**Before-and-after change records**

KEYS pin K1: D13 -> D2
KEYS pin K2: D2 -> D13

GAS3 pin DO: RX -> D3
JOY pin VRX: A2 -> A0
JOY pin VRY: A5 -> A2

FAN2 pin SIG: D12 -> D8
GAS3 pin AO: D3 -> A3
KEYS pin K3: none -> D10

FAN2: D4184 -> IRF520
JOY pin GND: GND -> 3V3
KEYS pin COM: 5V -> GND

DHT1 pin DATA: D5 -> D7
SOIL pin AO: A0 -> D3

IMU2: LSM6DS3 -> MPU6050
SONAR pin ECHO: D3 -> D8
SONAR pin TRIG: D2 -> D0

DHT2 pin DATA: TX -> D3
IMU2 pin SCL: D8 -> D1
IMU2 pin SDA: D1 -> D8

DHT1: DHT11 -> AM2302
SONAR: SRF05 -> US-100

**What you will do**
Please print out every entry again, exactly as it reads.

**Output below**
KEYS pin K1: D13 -> D2
KEYS pin K2: D2 -> D13

GAS3 pin DO: RX -> D3
JOY pin VRX: A2 -> A0
JOY pin VRY: A5 -> A2

FAN2 pin SIG: D12 -> D8
GAS3 pin AO: D3 -> A3
KEYS pin K3: none -> D10

FAN2: D4184 -> IRF520
JOY pin GND: GND -> 3V3
KEYS pin COM: 5V -> GND

DHT1 pin DATA: D5 -> D7
SOIL pin AO: A0 -> D3

IMU2: LSM6DS3 -> MPU6050
SONAR pin ECHO: D3 -> D8
SONAR pin TRIG: D2 -> D0

DHT2 pin DATA: TX -> D3
IMU2 pin SCL: D8 -> D1
IMU2 pin SDA: D1 -> D8

DHT1: DHT11 -> AM2302
SONAR: SRF05 -> US-100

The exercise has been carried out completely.